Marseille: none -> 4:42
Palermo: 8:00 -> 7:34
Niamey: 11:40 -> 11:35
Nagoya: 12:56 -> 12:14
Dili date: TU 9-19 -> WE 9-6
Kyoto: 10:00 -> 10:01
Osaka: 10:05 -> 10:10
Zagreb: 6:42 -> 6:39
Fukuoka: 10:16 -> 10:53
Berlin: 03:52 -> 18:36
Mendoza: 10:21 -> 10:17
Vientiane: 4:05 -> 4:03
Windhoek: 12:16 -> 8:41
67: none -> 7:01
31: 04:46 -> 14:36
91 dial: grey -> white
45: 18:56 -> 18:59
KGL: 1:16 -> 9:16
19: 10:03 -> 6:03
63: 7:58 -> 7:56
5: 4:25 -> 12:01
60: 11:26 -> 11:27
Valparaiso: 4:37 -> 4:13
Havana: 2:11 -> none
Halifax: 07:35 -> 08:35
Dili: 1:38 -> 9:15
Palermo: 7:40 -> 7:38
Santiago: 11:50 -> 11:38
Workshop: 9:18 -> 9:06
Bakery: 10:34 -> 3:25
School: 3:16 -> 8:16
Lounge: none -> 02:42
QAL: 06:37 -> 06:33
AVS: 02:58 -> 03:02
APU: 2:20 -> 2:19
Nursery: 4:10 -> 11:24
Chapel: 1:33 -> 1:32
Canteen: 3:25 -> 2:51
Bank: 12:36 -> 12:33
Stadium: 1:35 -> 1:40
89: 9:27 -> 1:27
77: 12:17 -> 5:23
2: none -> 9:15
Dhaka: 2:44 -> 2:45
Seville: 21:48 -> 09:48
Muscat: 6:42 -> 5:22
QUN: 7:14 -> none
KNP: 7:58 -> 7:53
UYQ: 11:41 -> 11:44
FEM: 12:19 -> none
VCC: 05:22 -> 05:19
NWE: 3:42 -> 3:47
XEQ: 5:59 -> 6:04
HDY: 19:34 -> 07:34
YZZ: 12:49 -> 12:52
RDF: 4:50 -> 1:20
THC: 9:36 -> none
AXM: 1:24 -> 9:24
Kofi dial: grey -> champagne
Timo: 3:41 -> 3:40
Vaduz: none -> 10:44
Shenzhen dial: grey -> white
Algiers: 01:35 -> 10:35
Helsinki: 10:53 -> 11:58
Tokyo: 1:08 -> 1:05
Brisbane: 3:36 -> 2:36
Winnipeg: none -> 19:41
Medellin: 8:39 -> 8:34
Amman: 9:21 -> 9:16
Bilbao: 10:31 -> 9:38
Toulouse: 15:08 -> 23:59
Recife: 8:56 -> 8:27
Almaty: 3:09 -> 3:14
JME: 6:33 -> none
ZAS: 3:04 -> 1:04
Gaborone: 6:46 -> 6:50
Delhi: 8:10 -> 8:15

● ● ● ●

* Exercise instructions *
Please quote every line of the listing above word for word.

* Reply *
Marseille: none -> 4:42
Palermo: 8:00 -> 7:34
Niamey: 11:40 -> 11:35
Nagoya: 12:56 -> 12:14
Dili date: TU 9-19 -> WE 9-6
Kyoto: 10:00 -> 10:01
Osaka: 10:05 -> 10:10
Zagreb: 6:42 -> 6:39
Fukuoka: 10:16 -> 10:53
Berlin: 03:52 -> 18:36
Mendoza: 10:21 -> 10:17
Vientiane: 4:05 -> 4:03
Windhoek: 12:16 -> 8:41
67: none -> 7:01
31: 04:46 -> 14:36
91 dial: grey -> white
45: 18:56 -> 18:59
KGL: 1:16 -> 9:16
19: 10:03 -> 6:03
63: 7:58 -> 7:56
5: 4:25 -> 12:01
60: 11:26 -> 11:27
Valparaiso: 4:37 -> 4:13
Havana: 2:11 -> none
Halifax: 07:35 -> 08:35
Dili: 1:38 -> 9:15
Palermo: 7:40 -> 7:38
Santiago: 11:50 -> 11:38
Workshop: 9:18 -> 9:06
Bakery: 10:34 -> 3:25
School: 3:16 -> 8:16
Lounge: none -> 02:42
QAL: 06:37 -> 06:33
AVS: 02:58 -> 03:02
APU: 2:20 -> 2:19
Nursery: 4:10 -> 11:24
Chapel: 1:33 -> 1:32
Canteen: 3:25 -> 2:51
Bank: 12:36 -> 12:33
Stadium: 1:35 -> 1:40
89: 9:27 -> 1:27
77: 12:17 -> 5:23
2: none -> 9:15
Dhaka: 2:44 -> 2:45
Seville: 21:48 -> 09:48
Muscat: 6:42 -> 5:22
QUN: 7:14 -> none
KNP: 7:58 -> 7:53
UYQ: 11:41 -> 11:44
FEM: 12:19 -> none
VCC: 05:22 -> 05:19
NWE: 3:42 -> 3:47
XEQ: 5:59 -> 6:04
HDY: 19:34 -> 07:34
YZZ: 12:49 -> 12:52
RDF: 4:50 -> 1:20
THC: 9:36 -> none
AXM: 1:24 -> 9:24
Kofi dial: grey -> champagne
Timo: 3:41 -> 3:40
Vaduz: none -> 10:44
Shenzhen dial: grey -> white
Algiers: 01:35 -> 10:35
Helsinki: 10:53 -> 11:58
Tokyo: 1:08 -> 1:05
Brisbane: 3:36 -> 2:36
Winnipeg: none -> 19:41
Medellin: 8:39 -> 8:34
Amman: 9:21 -> 9:16
Bilbao: 10:31 -> 9:38
Toulouse: 15:08 -> 23:59
Recife: 8:56 -> 8:27
Almaty: 3:09 -> 3:14
JME: 6:33 -> none
ZAS: 3:04 -> 1:04
Gaborone: 6:46 -> 6:50
Delhi: 8:10 -> 8:15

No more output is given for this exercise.